§ **Task prompt**: Below are records; count the lines among them that include the string "spinning", and state only the number.

------------------------------------------------

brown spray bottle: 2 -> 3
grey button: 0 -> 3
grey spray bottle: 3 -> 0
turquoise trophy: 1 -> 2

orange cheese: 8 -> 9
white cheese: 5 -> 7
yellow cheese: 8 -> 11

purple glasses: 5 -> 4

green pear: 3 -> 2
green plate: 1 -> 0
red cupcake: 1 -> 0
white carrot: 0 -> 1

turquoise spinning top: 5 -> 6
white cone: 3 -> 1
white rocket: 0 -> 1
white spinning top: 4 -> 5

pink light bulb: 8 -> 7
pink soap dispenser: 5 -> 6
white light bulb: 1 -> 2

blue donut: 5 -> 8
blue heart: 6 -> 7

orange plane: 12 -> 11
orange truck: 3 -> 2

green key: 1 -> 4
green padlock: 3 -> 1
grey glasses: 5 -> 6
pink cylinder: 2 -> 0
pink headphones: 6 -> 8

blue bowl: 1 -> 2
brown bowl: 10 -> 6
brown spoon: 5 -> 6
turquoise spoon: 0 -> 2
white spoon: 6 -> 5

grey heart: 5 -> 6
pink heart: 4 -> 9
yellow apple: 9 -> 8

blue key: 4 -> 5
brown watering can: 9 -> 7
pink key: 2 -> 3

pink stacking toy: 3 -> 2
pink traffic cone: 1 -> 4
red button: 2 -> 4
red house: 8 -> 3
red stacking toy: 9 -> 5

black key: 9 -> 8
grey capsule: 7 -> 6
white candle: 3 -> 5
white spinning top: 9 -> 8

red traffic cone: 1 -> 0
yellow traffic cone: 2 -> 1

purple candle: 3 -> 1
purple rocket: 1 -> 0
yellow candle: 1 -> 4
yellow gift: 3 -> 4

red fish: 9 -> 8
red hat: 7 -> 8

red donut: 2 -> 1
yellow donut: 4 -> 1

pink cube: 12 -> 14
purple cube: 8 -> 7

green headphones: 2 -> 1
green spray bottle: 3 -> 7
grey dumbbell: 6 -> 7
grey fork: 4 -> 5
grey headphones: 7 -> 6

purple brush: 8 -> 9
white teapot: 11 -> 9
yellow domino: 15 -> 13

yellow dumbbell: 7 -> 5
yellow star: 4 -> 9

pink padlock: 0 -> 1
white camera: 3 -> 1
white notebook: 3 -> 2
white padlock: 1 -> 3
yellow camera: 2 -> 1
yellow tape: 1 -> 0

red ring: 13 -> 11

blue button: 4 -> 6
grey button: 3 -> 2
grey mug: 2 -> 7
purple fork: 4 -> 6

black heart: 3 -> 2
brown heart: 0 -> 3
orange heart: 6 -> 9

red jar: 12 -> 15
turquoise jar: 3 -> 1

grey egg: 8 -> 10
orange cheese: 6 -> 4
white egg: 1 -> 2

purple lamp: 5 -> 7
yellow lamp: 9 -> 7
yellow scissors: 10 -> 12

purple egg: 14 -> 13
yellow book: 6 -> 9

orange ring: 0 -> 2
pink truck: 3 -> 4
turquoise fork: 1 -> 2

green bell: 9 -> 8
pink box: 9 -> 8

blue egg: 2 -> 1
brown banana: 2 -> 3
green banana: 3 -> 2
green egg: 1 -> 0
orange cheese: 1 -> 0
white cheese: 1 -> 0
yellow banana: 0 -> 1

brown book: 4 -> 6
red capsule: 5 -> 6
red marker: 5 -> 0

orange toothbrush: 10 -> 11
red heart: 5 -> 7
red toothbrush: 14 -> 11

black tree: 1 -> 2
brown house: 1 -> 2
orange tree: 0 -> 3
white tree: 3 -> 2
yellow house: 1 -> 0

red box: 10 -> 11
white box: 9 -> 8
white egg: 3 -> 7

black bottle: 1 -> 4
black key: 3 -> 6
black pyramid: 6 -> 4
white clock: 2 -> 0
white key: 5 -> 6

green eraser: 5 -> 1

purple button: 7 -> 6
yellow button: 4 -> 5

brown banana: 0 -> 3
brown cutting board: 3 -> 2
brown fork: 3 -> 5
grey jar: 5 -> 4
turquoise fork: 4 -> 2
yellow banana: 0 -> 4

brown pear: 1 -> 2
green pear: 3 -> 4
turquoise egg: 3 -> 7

------------------------------------------------

§ **Task solution**: 3